§ WORK REQUIRED
Write out, word for word, every line in the data below from the one containing "(828, 543) = (578, 414): brown" to the one containing "(690, 285) = (674, 407): yellow ring -> none", both of them included.

[Object change descriptions]
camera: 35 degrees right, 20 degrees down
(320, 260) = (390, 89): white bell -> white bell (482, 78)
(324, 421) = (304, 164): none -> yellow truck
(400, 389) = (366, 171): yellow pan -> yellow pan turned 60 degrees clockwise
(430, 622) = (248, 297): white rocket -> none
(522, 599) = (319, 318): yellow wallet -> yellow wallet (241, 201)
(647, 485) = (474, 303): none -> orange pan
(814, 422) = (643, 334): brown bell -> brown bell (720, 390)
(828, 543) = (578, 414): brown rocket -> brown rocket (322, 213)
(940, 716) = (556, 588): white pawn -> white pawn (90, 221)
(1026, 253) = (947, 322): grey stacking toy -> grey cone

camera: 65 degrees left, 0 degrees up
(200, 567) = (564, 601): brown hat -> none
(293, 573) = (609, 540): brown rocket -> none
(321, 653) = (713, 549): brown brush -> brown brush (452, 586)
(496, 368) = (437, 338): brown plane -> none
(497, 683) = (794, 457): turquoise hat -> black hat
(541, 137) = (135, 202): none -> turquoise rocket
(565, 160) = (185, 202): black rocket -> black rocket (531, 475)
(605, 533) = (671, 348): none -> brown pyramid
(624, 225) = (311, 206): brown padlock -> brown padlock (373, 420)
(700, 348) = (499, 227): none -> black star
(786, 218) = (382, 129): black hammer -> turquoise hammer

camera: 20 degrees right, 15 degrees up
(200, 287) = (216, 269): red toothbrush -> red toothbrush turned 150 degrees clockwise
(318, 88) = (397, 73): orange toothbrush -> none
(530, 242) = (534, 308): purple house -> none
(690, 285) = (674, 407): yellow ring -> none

--

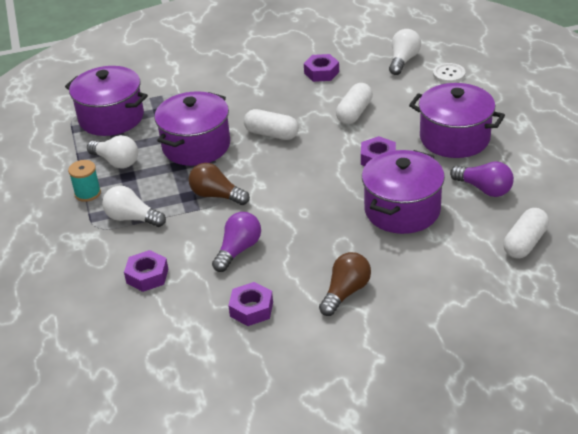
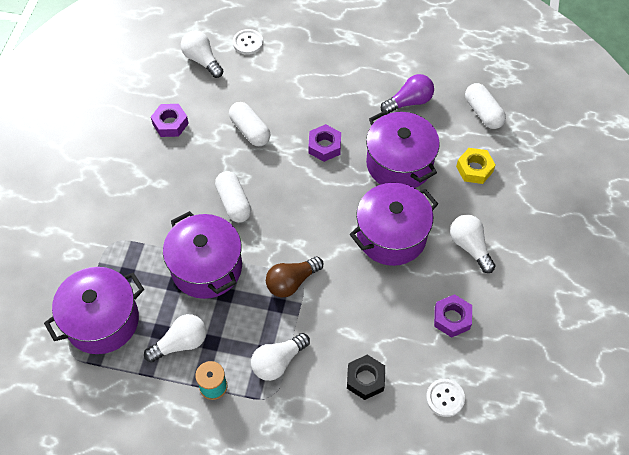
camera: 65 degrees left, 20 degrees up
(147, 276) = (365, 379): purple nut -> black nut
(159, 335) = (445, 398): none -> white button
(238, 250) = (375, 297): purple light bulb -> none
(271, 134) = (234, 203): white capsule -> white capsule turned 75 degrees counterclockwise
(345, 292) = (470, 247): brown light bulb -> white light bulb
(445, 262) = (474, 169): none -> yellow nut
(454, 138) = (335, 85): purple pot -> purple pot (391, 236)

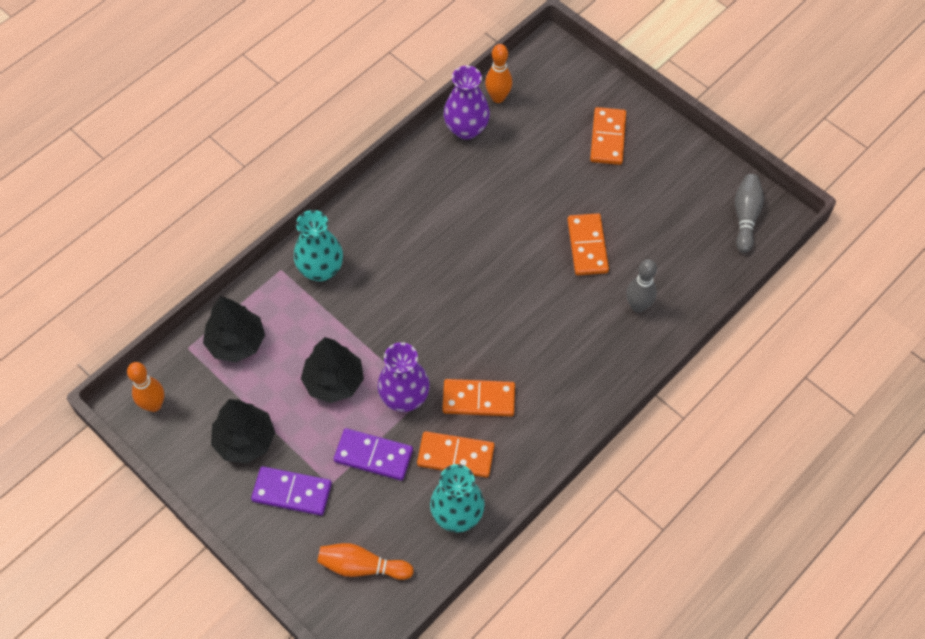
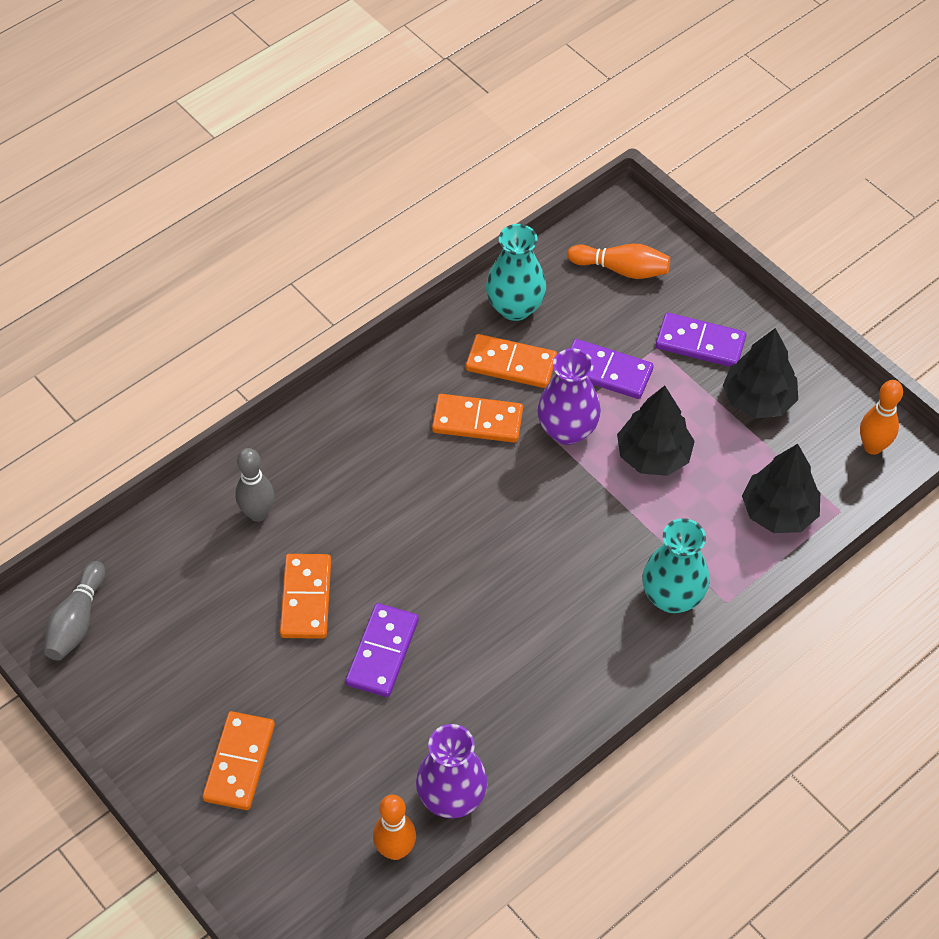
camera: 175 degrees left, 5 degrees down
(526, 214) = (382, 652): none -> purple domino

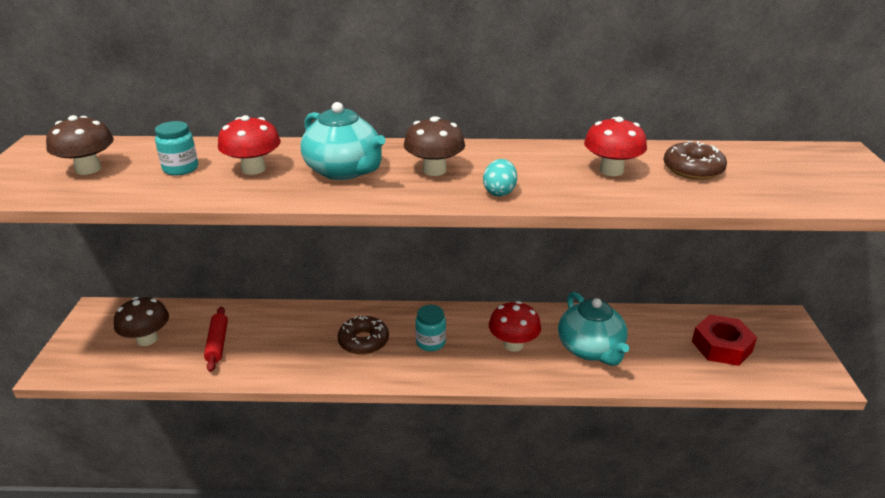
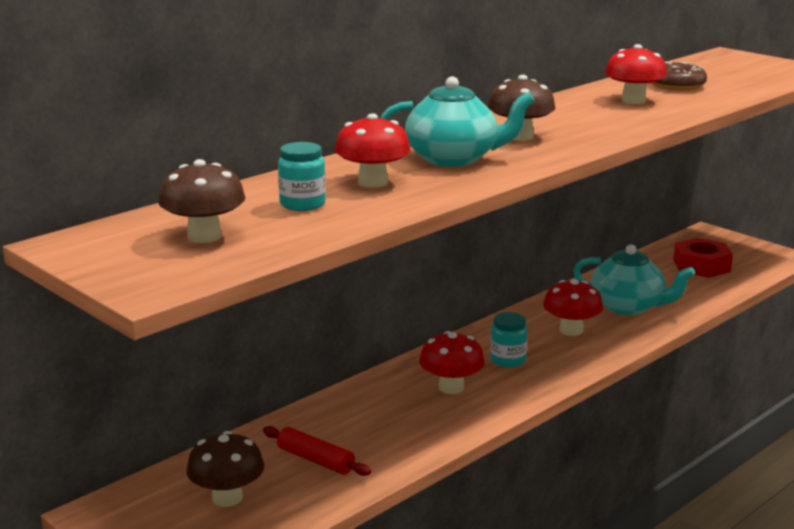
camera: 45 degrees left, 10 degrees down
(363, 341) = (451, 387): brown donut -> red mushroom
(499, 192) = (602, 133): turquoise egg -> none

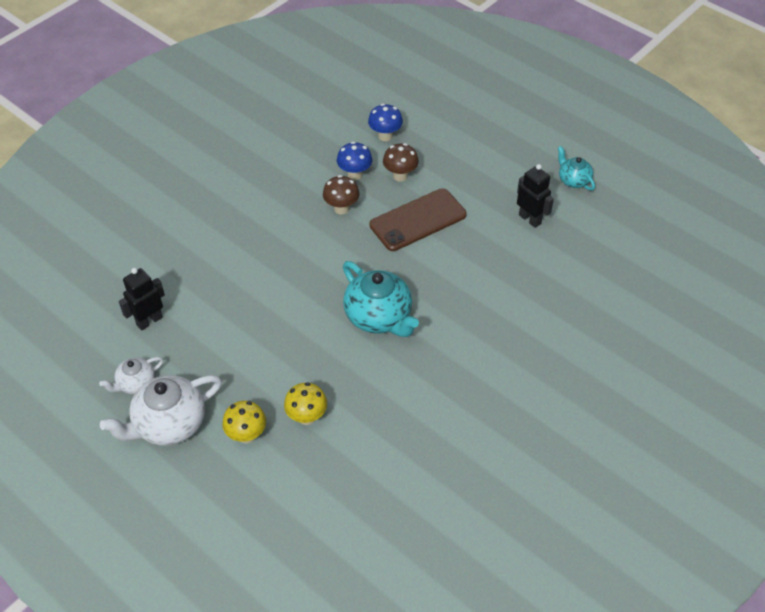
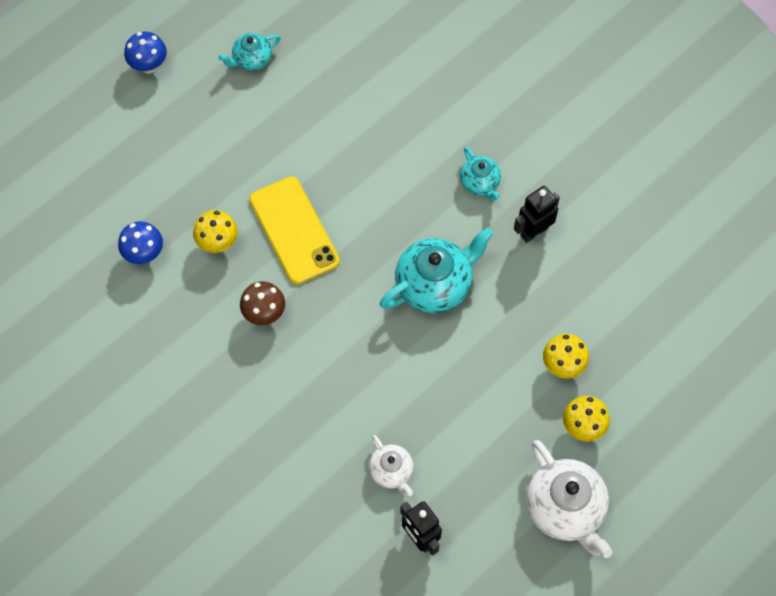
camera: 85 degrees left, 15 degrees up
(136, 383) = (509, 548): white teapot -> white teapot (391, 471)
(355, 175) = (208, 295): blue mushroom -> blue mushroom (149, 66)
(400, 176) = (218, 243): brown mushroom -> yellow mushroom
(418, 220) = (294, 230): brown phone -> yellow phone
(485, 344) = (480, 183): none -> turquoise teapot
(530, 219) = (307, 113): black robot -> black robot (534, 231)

§ THE COMPLETED TASK
(828, 543) = (578, 414): brown rocket -> brown rocket (322, 213)
(940, 716) = (556, 588): white pawn -> white pawn (90, 221)
(1026, 253) = (947, 322): grey stacking toy -> grey cone

camera: 65 degrees left, 0 degrees up
(200, 567) = (564, 601): brown hat -> none
(293, 573) = (609, 540): brown rocket -> none
(321, 653) = (713, 549): brown brush -> brown brush (452, 586)
(496, 368) = (437, 338): brown plane -> none
(497, 683) = (794, 457): turquoise hat -> black hat
(541, 137) = (135, 202): none -> turquoise rocket
(565, 160) = (185, 202): black rocket -> black rocket (531, 475)
(605, 533) = (671, 348): none -> brown pyramid
(624, 225) = (311, 206): brown padlock -> brown padlock (373, 420)
(700, 348) = (499, 227): none -> black star
(786, 218) = (382, 129): black hammer -> turquoise hammer

camera: 20 degrees right, 15 degrees up
(200, 287) = (216, 269): red toothbrush -> red toothbrush turned 150 degrees clockwise
(318, 88) = (397, 73): orange toothbrush -> none
(530, 242) = (534, 308): purple house -> none
(690, 285) = (674, 407): yellow ring -> none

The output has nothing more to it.